*** Material for the task ***

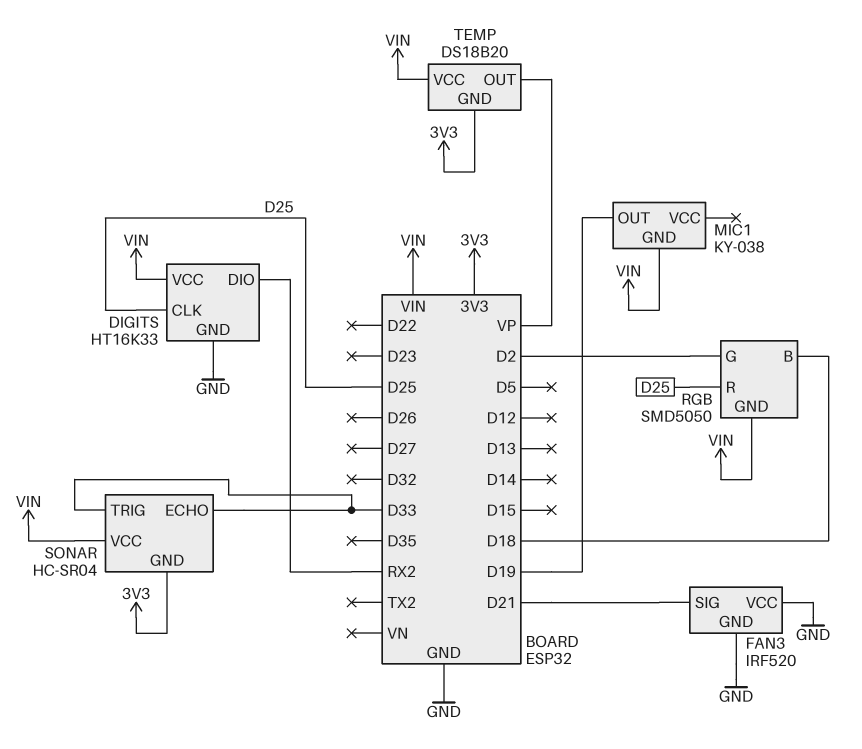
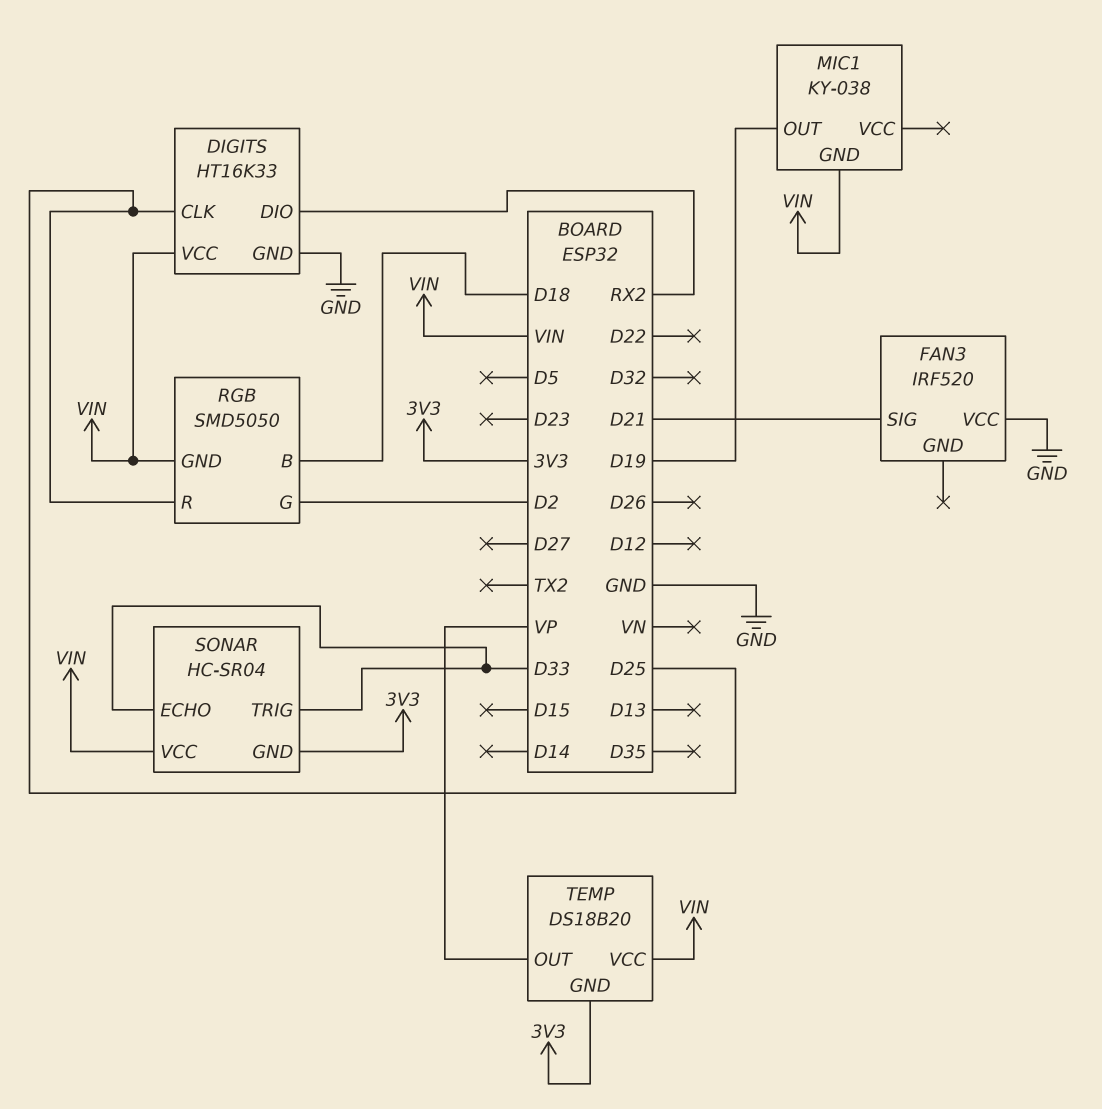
FAN3 pin GND: GND -> none

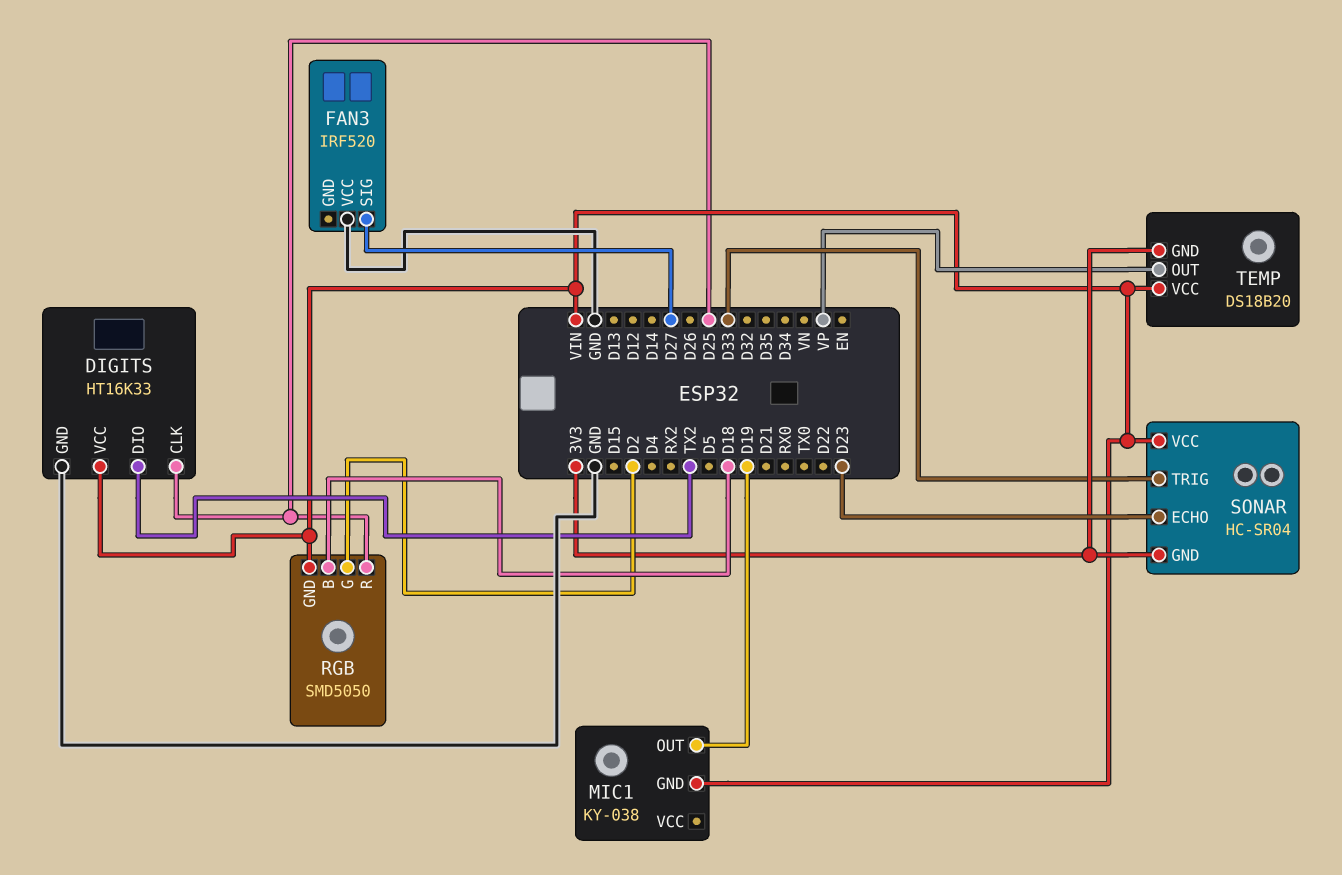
DIGITS pin DIO: RX2 -> TX2
FAN3 pin SIG: D21 -> D27
SONAR pin ECHO: D33 -> D23

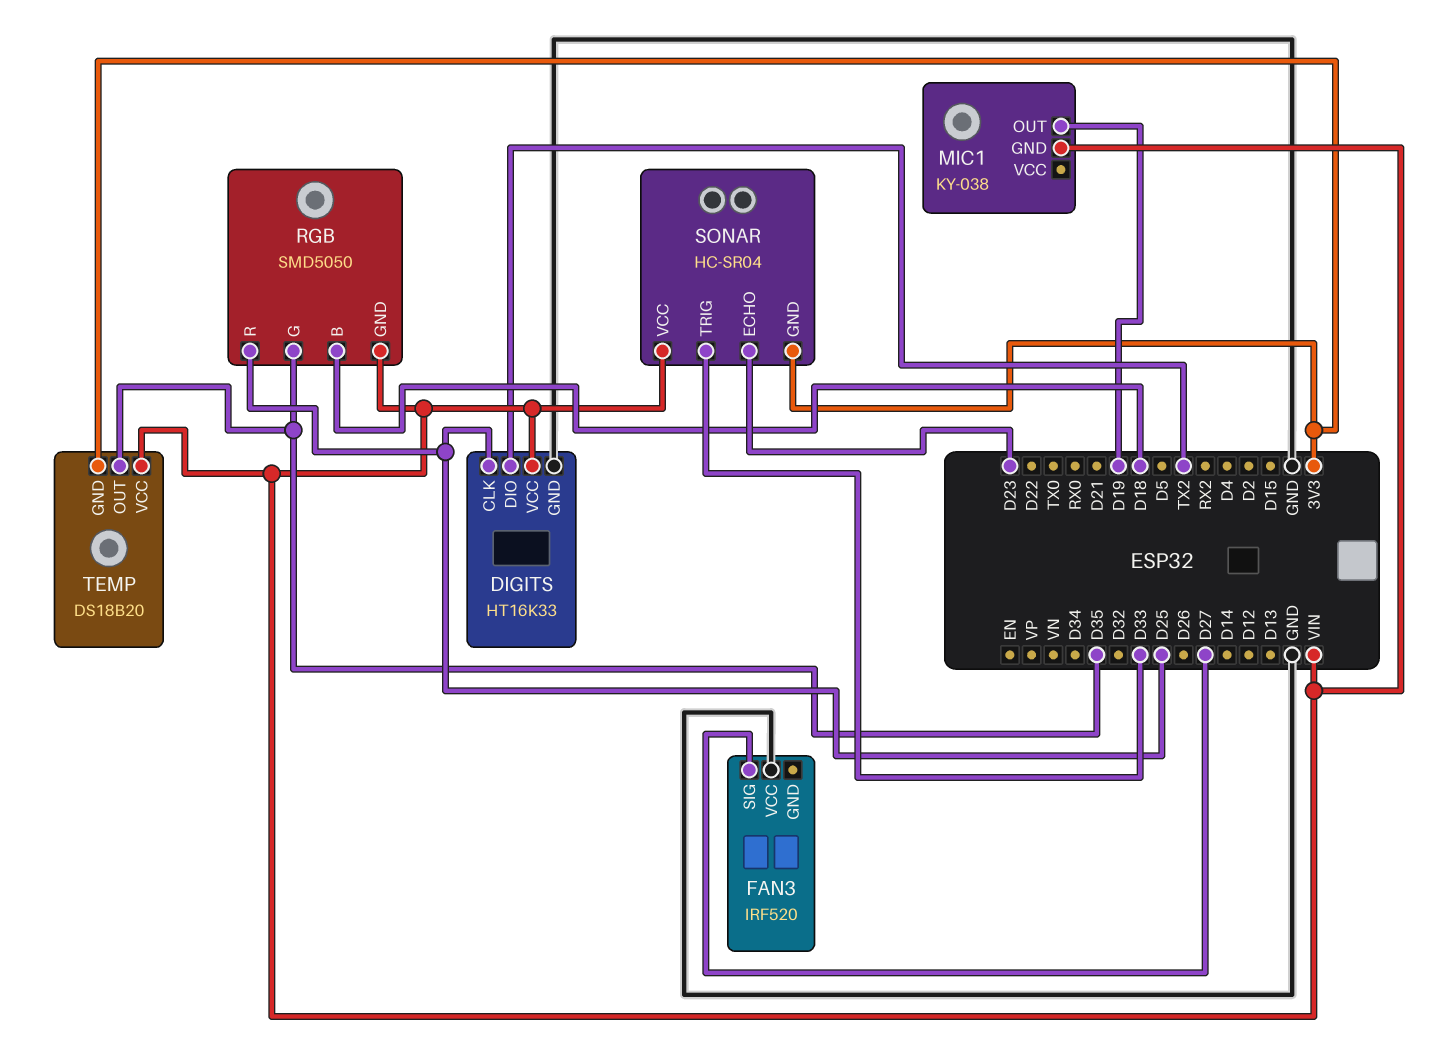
RGB pin G: D2 -> D35
TEMP pin OUT: VP -> D35

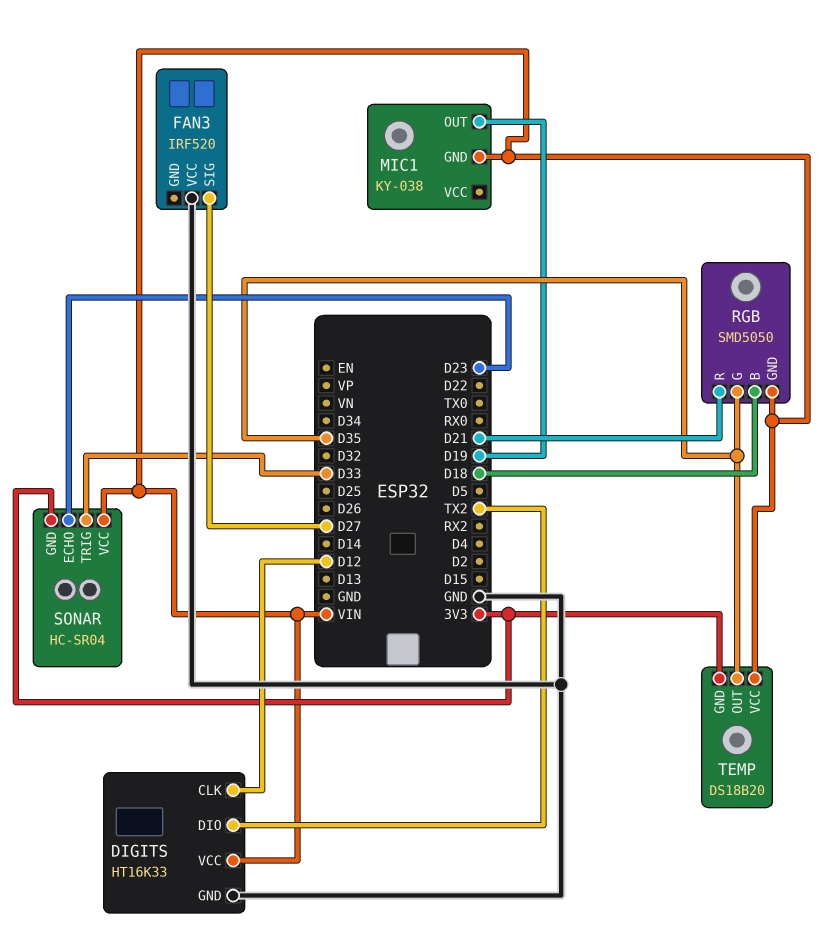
DIGITS pin CLK: D25 -> D12
RGB pin R: D25 -> D21

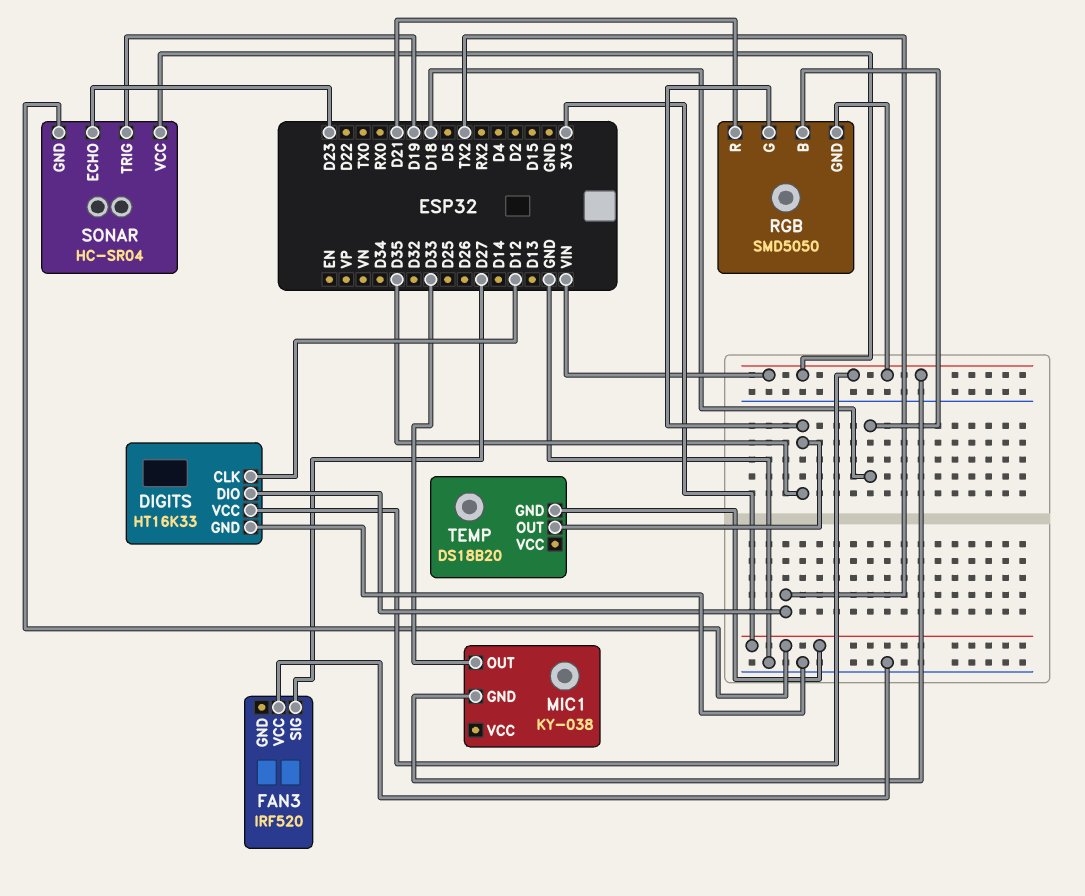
MIC1 pin OUT: D19 -> D33
SONAR pin TRIG: D33 -> D19
TEMP pin VCC: VIN -> none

*** End of Material for the task ***

Exercise prompt.
What the records say must be written out exactly, with none of their pictures.

Reply.
FAN3 pin GND: GND -> none

DIGITS pin DIO: RX2 -> TX2
FAN3 pin SIG: D21 -> D27
SONAR pin ECHO: D33 -> D23

RGB pin G: D2 -> D35
TEMP pin OUT: VP -> D35

DIGITS pin CLK: D25 -> D12
RGB pin R: D25 -> D21

MIC1 pin OUT: D19 -> D33
SONAR pin TRIG: D33 -> D19
TEMP pin VCC: VIN -> none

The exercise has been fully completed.